Records to process Block Start

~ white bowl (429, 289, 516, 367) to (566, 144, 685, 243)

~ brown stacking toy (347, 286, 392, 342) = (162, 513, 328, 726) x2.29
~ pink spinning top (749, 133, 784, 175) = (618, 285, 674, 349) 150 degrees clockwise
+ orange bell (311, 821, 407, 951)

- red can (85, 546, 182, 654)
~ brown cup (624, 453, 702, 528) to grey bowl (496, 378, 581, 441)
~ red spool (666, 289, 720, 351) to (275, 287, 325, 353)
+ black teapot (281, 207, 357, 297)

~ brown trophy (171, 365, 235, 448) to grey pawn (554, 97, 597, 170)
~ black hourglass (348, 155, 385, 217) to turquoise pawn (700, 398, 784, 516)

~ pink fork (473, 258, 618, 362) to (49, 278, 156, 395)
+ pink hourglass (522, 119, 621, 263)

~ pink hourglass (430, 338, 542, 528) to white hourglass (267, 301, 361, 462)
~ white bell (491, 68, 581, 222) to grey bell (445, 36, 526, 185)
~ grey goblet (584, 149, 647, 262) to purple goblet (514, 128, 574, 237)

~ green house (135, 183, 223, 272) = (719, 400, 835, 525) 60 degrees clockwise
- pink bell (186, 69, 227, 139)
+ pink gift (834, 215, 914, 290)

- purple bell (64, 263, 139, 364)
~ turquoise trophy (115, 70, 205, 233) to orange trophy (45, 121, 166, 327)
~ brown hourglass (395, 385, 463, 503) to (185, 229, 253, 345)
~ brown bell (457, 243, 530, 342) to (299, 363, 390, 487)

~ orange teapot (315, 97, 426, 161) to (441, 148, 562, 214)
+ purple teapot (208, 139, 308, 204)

Records to process Block End

# [Problem]
Scan the entries above for the string "purple" and copy each line containing it.

# [Result of the exercise]
~ grey goblet (584, 149, 647, 262) to purple goblet (514, 128, 574, 237)
- purple bell (64, 263, 139, 364)
+ purple teapot (208, 139, 308, 204)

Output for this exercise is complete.